*** Listed entries

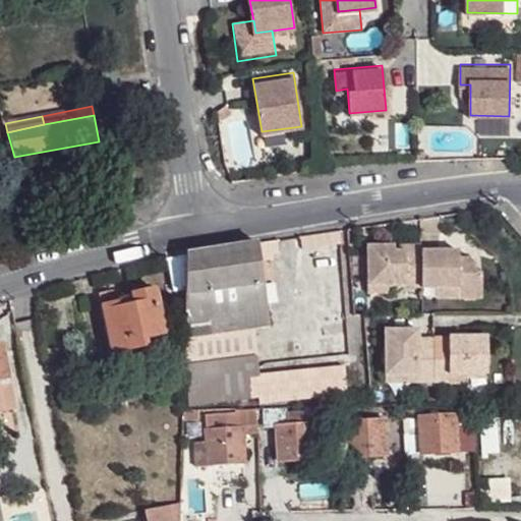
[(348,230),(303,236),(305,250),(349,243),(348,230)]
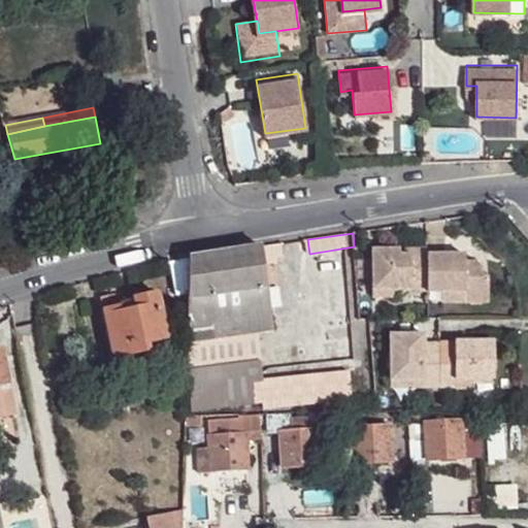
[(281,244),(263,246),(265,261),(283,258),(281,244)]
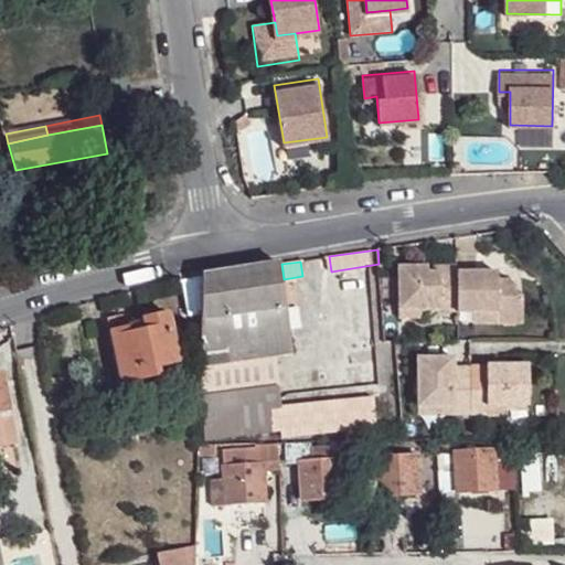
[(281,264),(202,276),(200,313),(199,366),(233,361),(273,355),(292,352),(284,279),(281,264)]
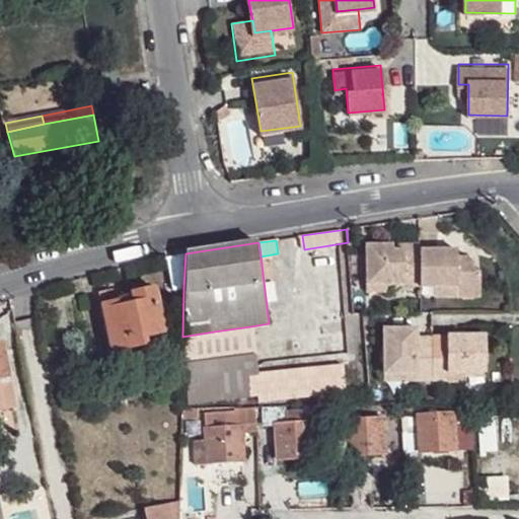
[(458,286),(458,299),(480,299),(480,273),(474,272),(473,263),(468,256),(458,257),(457,249),(420,249),(420,244),(405,244),(404,248),(393,248),(393,244),(366,244),(367,286),(386,286),(420,287),(435,286),(458,286)]
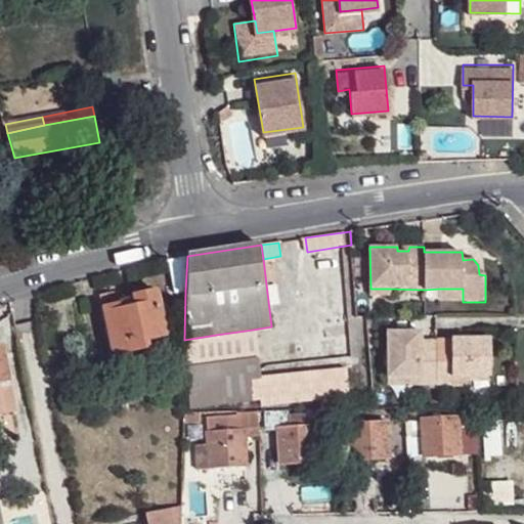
[(187,256),(167,261),(172,294),(185,291),(187,256)]
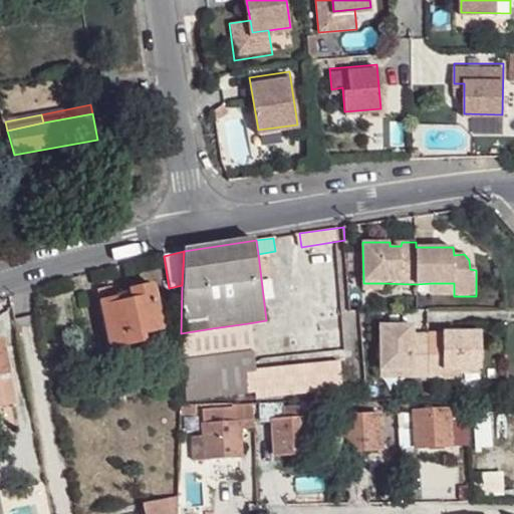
[(110,349),(146,342),(144,334),(162,330),(152,286),(146,281),(133,284),(130,290),(130,292),(123,293),(123,296),(100,301),(110,349)]
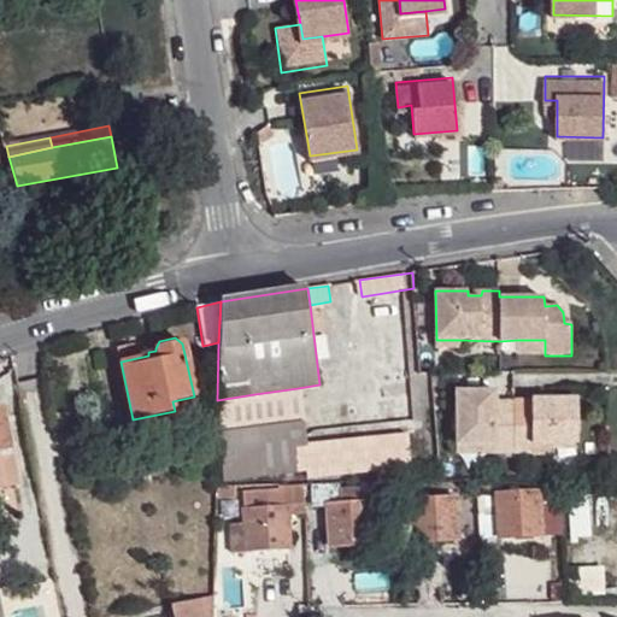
[(460,348),(459,340),(436,340),(436,350),(460,348)]
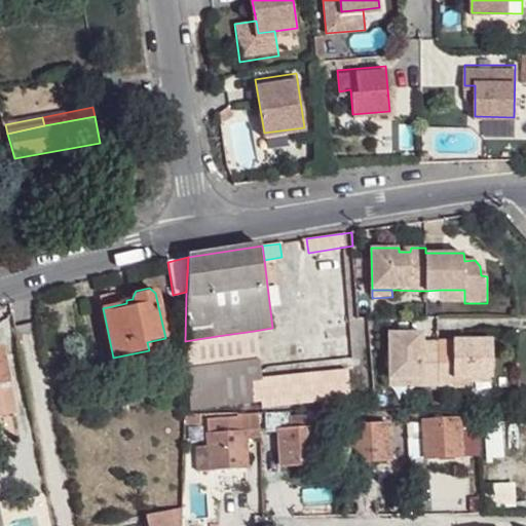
[(441,304),(464,303),(464,290),(441,290),(441,304)]
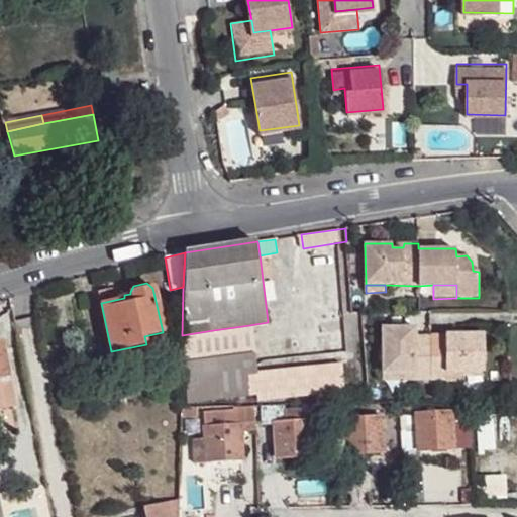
[(372,313),(362,313),(363,323),(372,323),(372,313)]
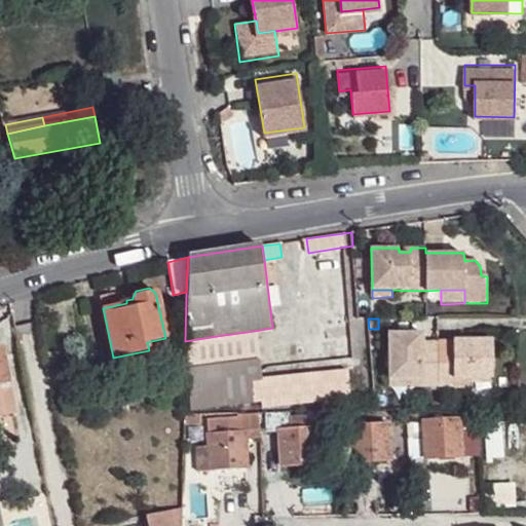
[(184,382),(183,411),(195,410),(254,402),(252,379),(260,378),(254,331),(217,336),(185,341),(184,382)]
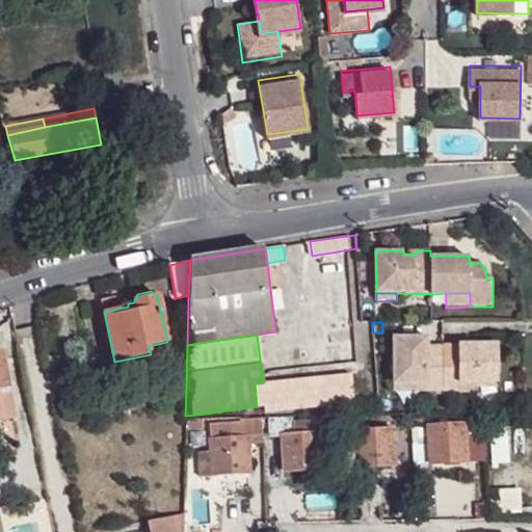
[(429,354),(428,345),(428,337),(393,337),(394,393),(459,392),(459,383),(499,383),(499,345),(458,345),(458,356),(444,357),(443,354),(429,354)]
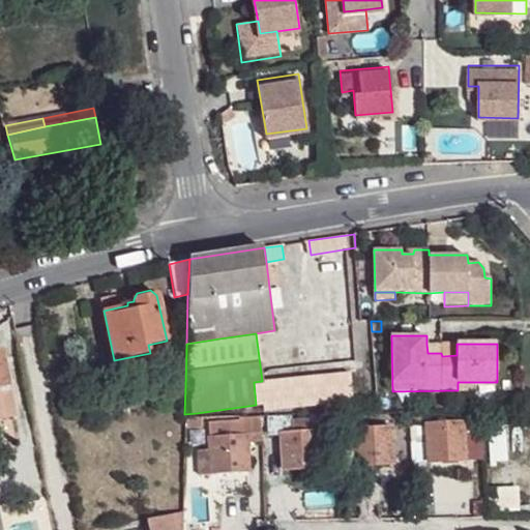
[(441,344),(427,344),(428,353),(441,353),(441,344)]
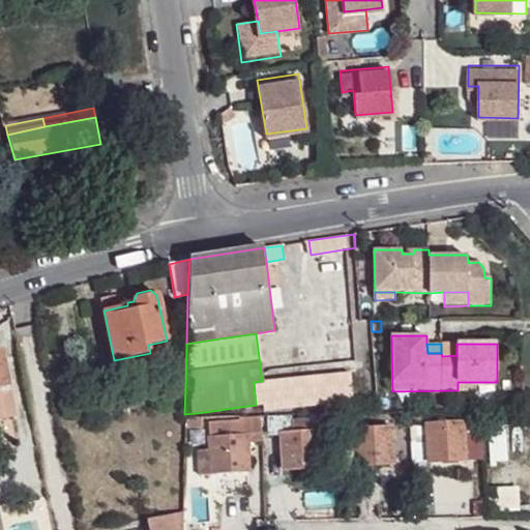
[(441,344),(441,353),(442,356),(457,355),(457,344),(441,344)]
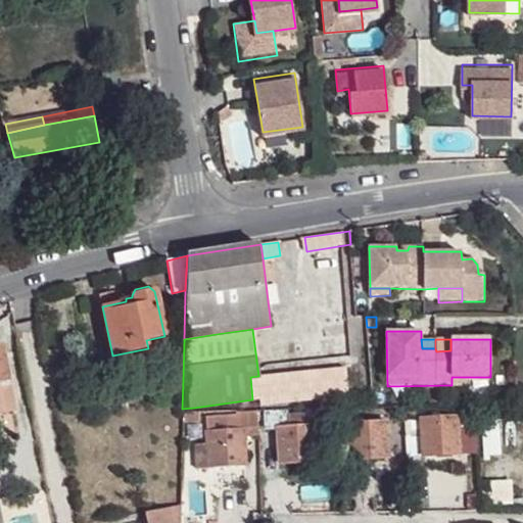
[(0,385),(8,384),(1,343),(0,343),(0,385)]
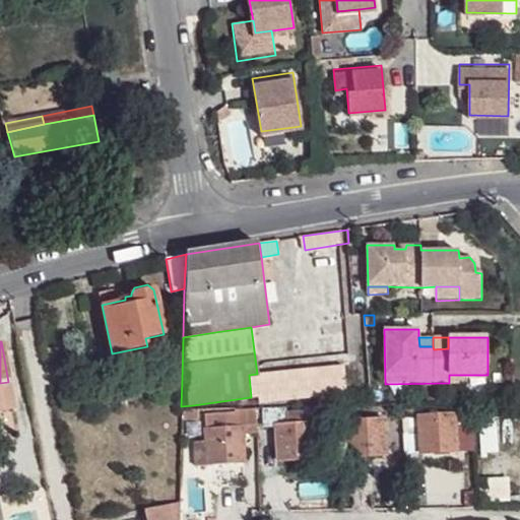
[(249,375),(251,397),(259,396),(260,403),(347,392),(344,363),(257,374),(249,375)]
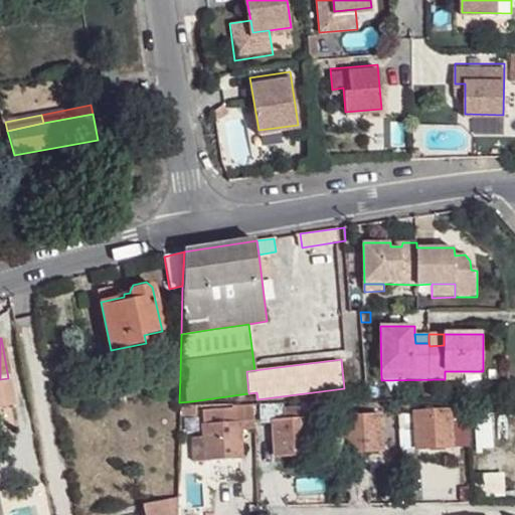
[(0,404),(13,402),(8,378),(0,379),(0,404)]
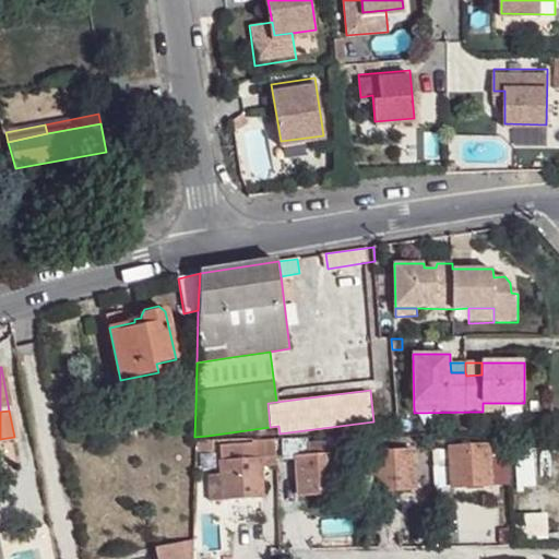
[(335,453),(356,452),(355,435),(329,436),(329,441),(310,442),(310,439),(283,440),(283,456),(297,454),(299,496),(336,494),(335,453)]
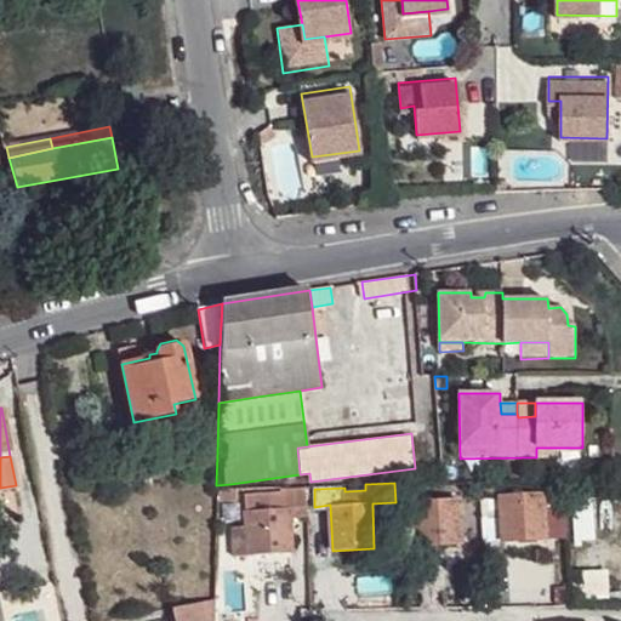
[(234,484),(216,485),(216,496),(234,496),(234,484)]
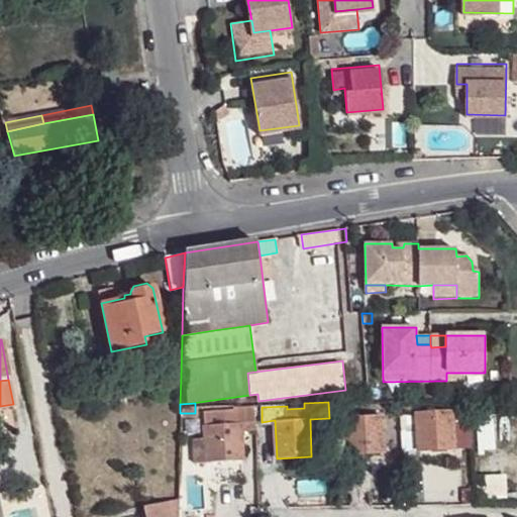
[(257,403),(234,403),(234,410),(234,422),(238,422),(238,429),(257,429),(257,403)]
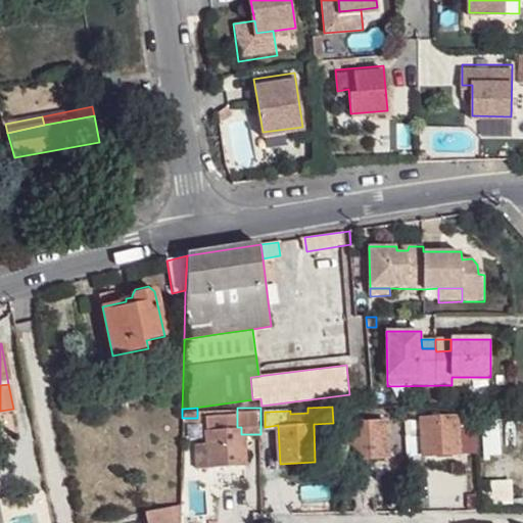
[(411,419),(420,419),(432,419),(432,408),(410,408),(411,419)]
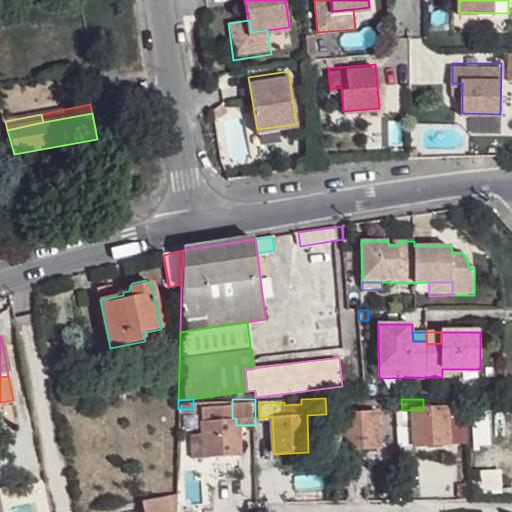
[(201,438),(203,457),(237,455),(236,425),(236,418),(232,418),(232,406),(201,407),(201,438)]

******

» Task to complete: All records above should be duplicated exactly, with the pictures omitted.

» Exercise result:
[(348,230),(303,236),(305,250),(349,243),(348,230)]
[(281,244),(263,246),(265,261),(283,258),(281,244)]
[(281,264),(202,276),(200,313),(199,366),(233,361),(273,355),(292,352),(284,279),(281,264)]
[(458,286),(458,299),(480,299),(480,273),(474,272),(473,263),(468,256),(458,257),(457,249),(420,249),(420,244),(405,244),(404,248),(393,248),(393,244),(366,244),(367,286),(386,286),(420,287),(435,286),(458,286)]
[(187,256),(167,261),(172,294),(185,291),(187,256)]
[(110,349),(146,342),(144,334),(162,330),(152,286),(146,281),(133,284),(130,290),(130,292),(123,293),(123,296),(100,301),(110,349)]
[(460,348),(459,340),(436,340),(436,350),(460,348)]
[(441,304),(464,303),(464,290),(441,290),(441,304)]
[(372,313),(362,313),(363,323),(372,323),(372,313)]
[(184,382),(183,411),(195,410),(254,402),(252,379),(260,378),(254,331),(217,336),(185,341),(184,382)]
[(429,354),(428,345),(428,337),(393,337),(394,393),(459,392),(459,383),(499,383),(499,345),(458,345),(458,356),(444,357),(443,354),(429,354)]
[(441,344),(427,344),(428,353),(441,353),(441,344)]
[(441,344),(441,353),(442,356),(457,355),(457,344),(441,344)]
[(0,385),(8,384),(1,343),(0,343),(0,385)]
[(249,375),(251,397),(259,396),(260,403),(347,392),(344,363),(257,374),(249,375)]
[(0,404),(13,402),(8,378),(0,379),(0,404)]
[(335,453),(356,452),(355,435),(329,436),(329,441),(310,442),(310,439),(283,440),(283,456),(297,454),(299,496),(336,494),(335,453)]
[(234,484),(216,485),(216,496),(234,496),(234,484)]
[(257,403),(234,403),(234,410),(234,422),(238,422),(238,429),(257,429),(257,403)]
[(411,419),(420,419),(432,419),(432,408),(410,408),(411,419)]
[(201,438),(203,457),(237,455),(236,425),(236,418),(232,418),(232,406),(201,407),(201,438)]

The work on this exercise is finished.